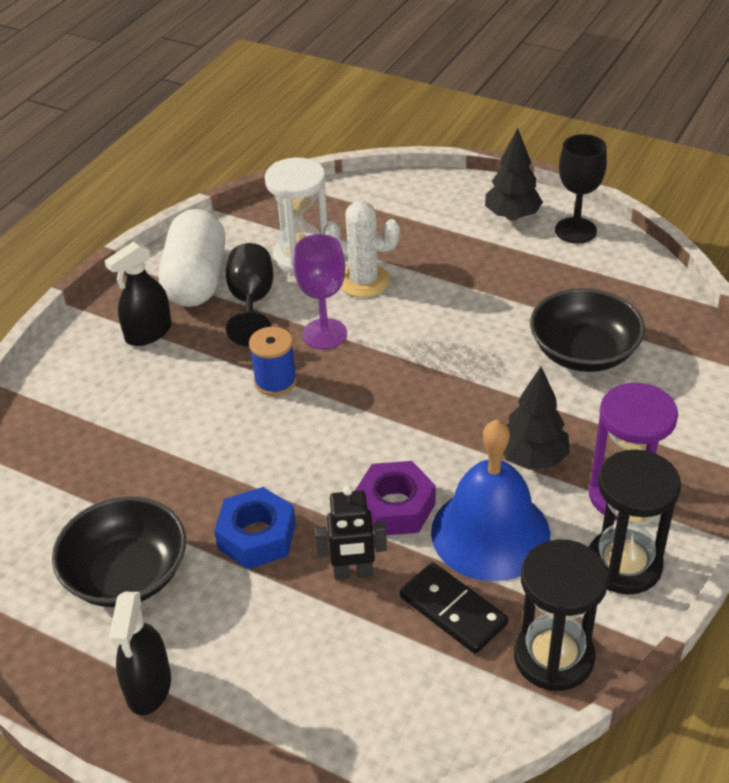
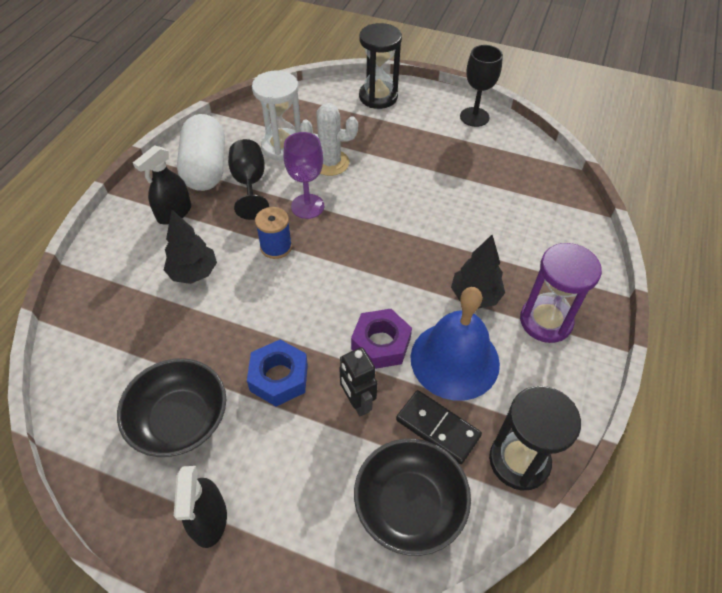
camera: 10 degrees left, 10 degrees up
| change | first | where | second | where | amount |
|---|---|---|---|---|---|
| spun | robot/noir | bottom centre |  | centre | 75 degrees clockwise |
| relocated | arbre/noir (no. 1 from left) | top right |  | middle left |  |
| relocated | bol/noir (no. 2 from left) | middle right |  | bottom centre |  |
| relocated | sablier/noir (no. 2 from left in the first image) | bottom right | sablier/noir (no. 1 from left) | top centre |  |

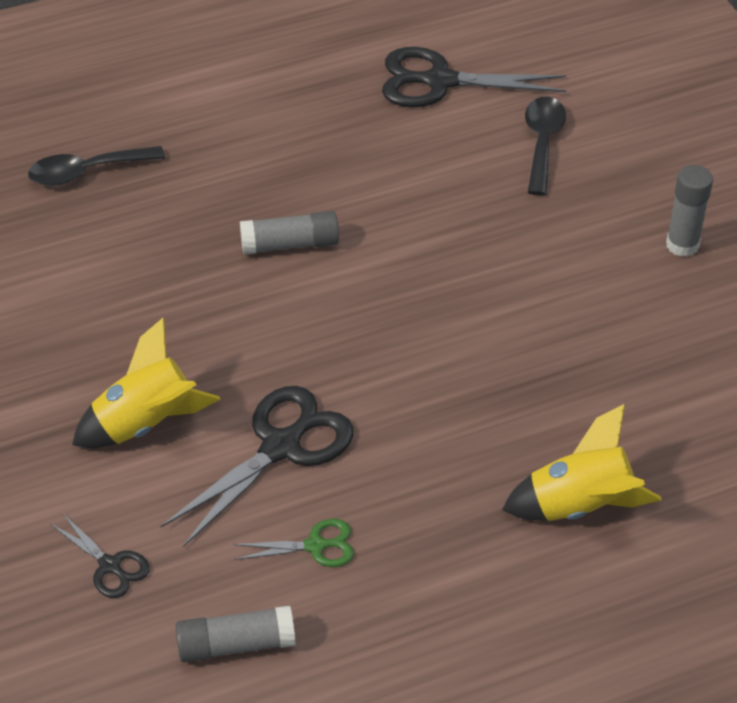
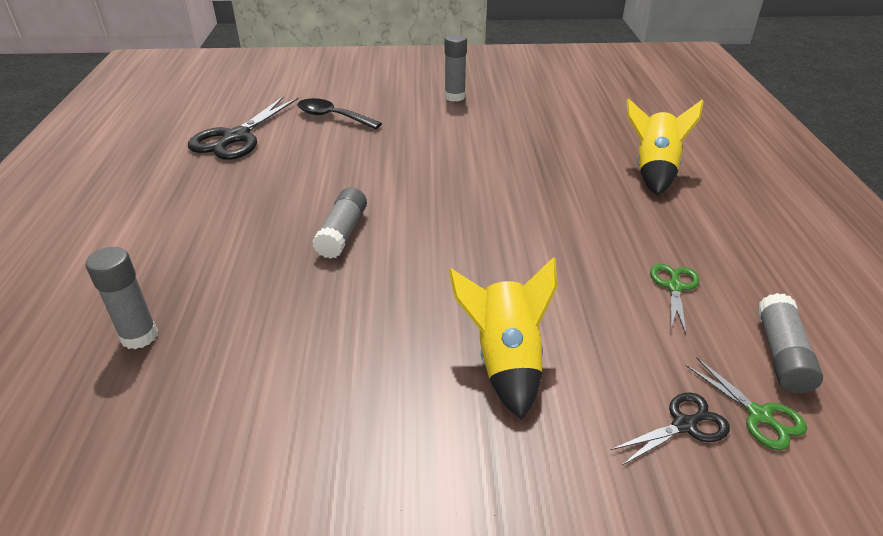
camera: 70 degrees left, 10 degrees down
| change | first | where | second | where | amount |
|---|---|---|---|---|---|
| exchanged | cuillère/noir (no. 1 from left) | top left | bâton de colle/gris (no. 1 from left) | middle left |  |
| missing | ciseaux/noir (no. 2 from left) | centre |  |  |  |
| appeared |  |  | ciseaux/vert (no. 2 from left) | bottom right |  |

- _Directions_: Looking at the entries above, copy out every line in which "centre" occurs.

- _Solution to this problem_:
| spun | robot/noir | bottom centre |  | centre | 75 degrees clockwise |
| relocated | bol/noir (no. 2 from left) | middle right |  | bottom centre |  |
| relocated | sablier/noir (no. 2 from left in the first image) | bottom right | sablier/noir (no. 1 from left) | top centre |  |
| missing | ciseaux/noir (no. 2 from left) | centre |  |  |  |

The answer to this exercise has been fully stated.